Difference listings
***
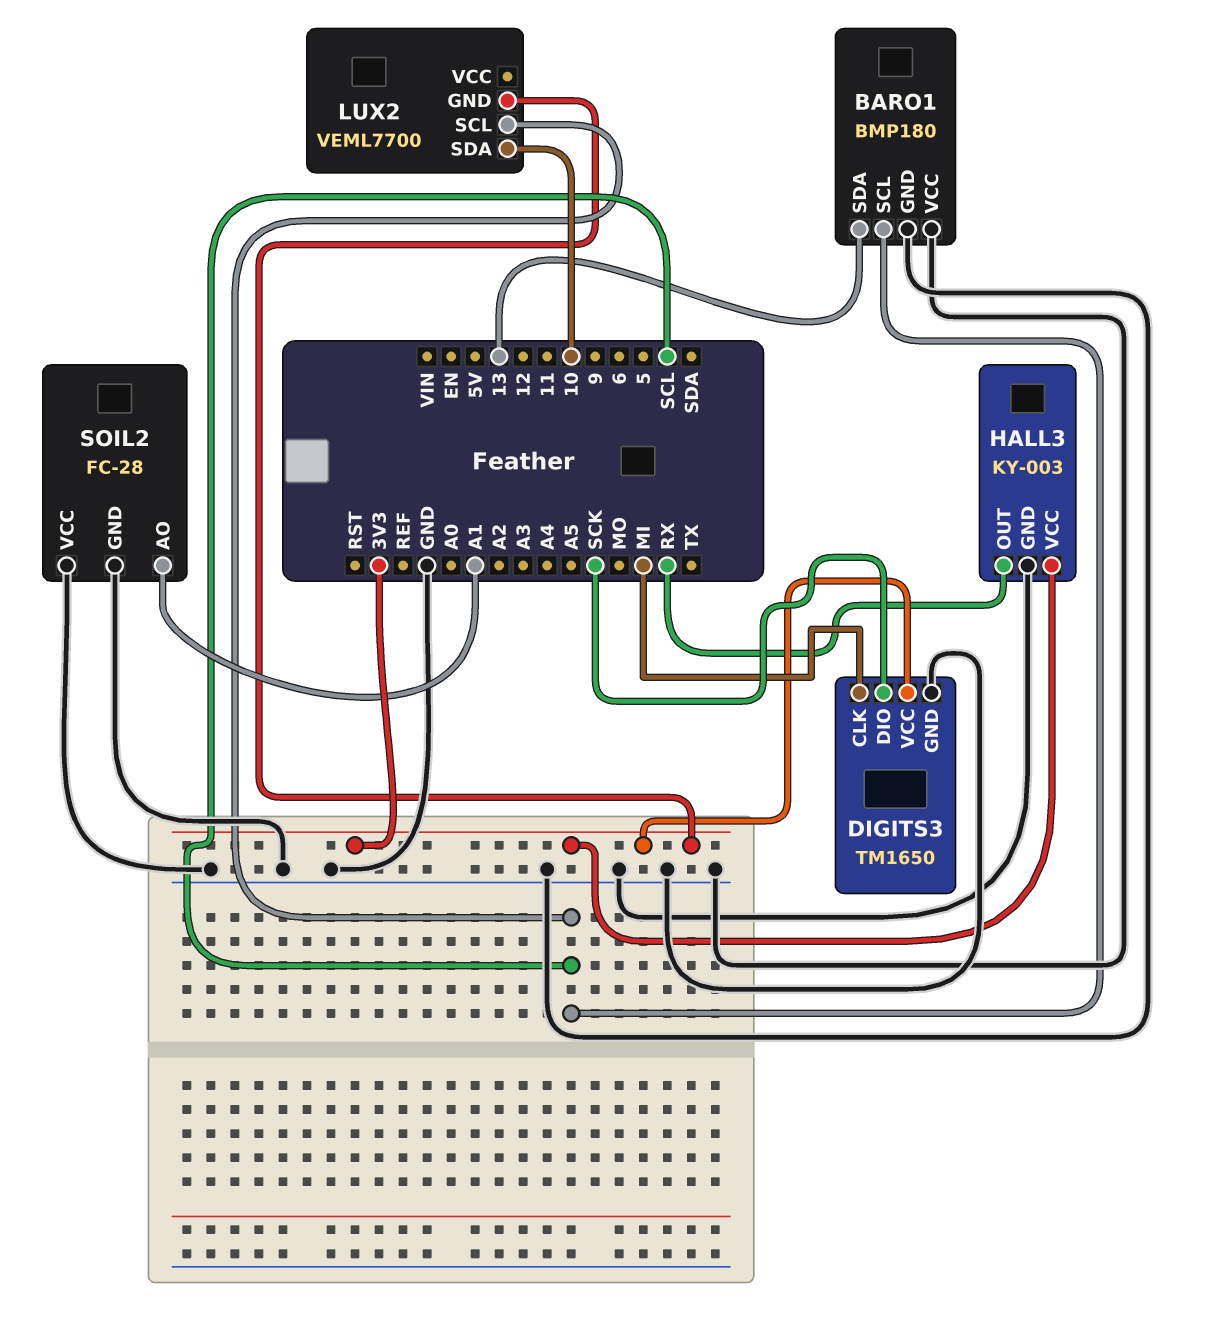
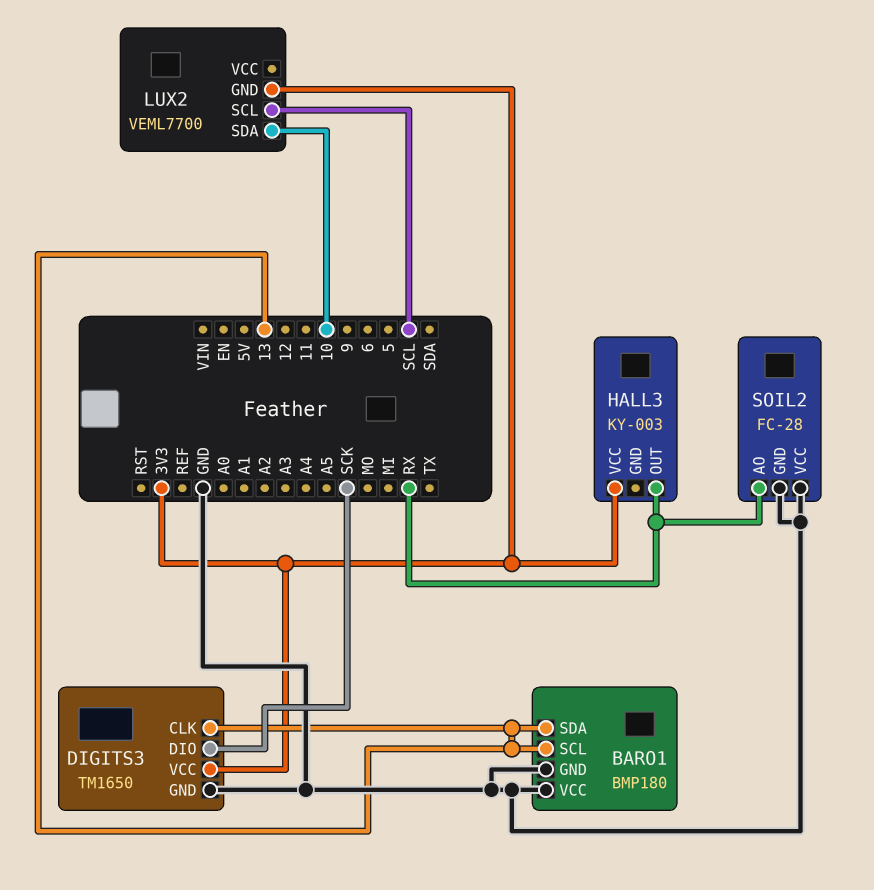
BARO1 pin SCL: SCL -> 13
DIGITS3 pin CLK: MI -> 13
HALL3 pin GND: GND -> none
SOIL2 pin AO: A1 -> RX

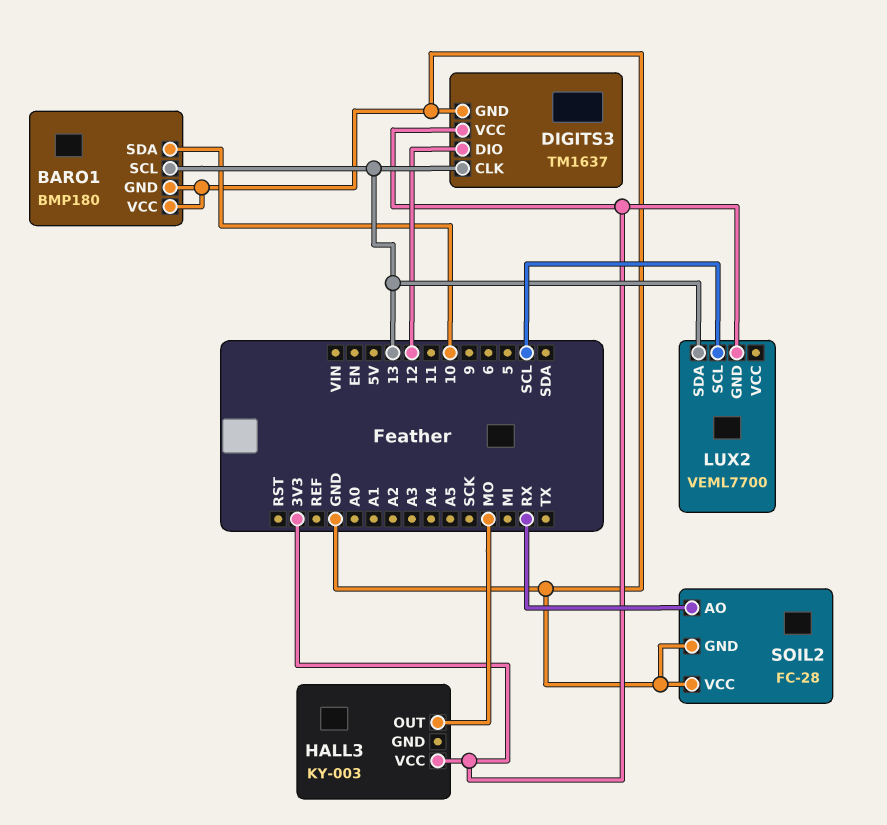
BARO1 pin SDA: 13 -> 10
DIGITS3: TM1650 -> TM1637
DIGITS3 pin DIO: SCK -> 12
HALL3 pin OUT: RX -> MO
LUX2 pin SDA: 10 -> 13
***
*TASK ITEM*: Retype the records above exactly, and keep any picture out of what you write.

*EXERCISE SOLUTION*:
BARO1 pin SCL: SCL -> 13
DIGITS3 pin CLK: MI -> 13
HALL3 pin GND: GND -> none
SOIL2 pin AO: A1 -> RX

BARO1 pin SDA: 13 -> 10
DIGITS3: TM1650 -> TM1637
DIGITS3 pin DIO: SCK -> 12
HALL3 pin OUT: RX -> MO
LUX2 pin SDA: 10 -> 13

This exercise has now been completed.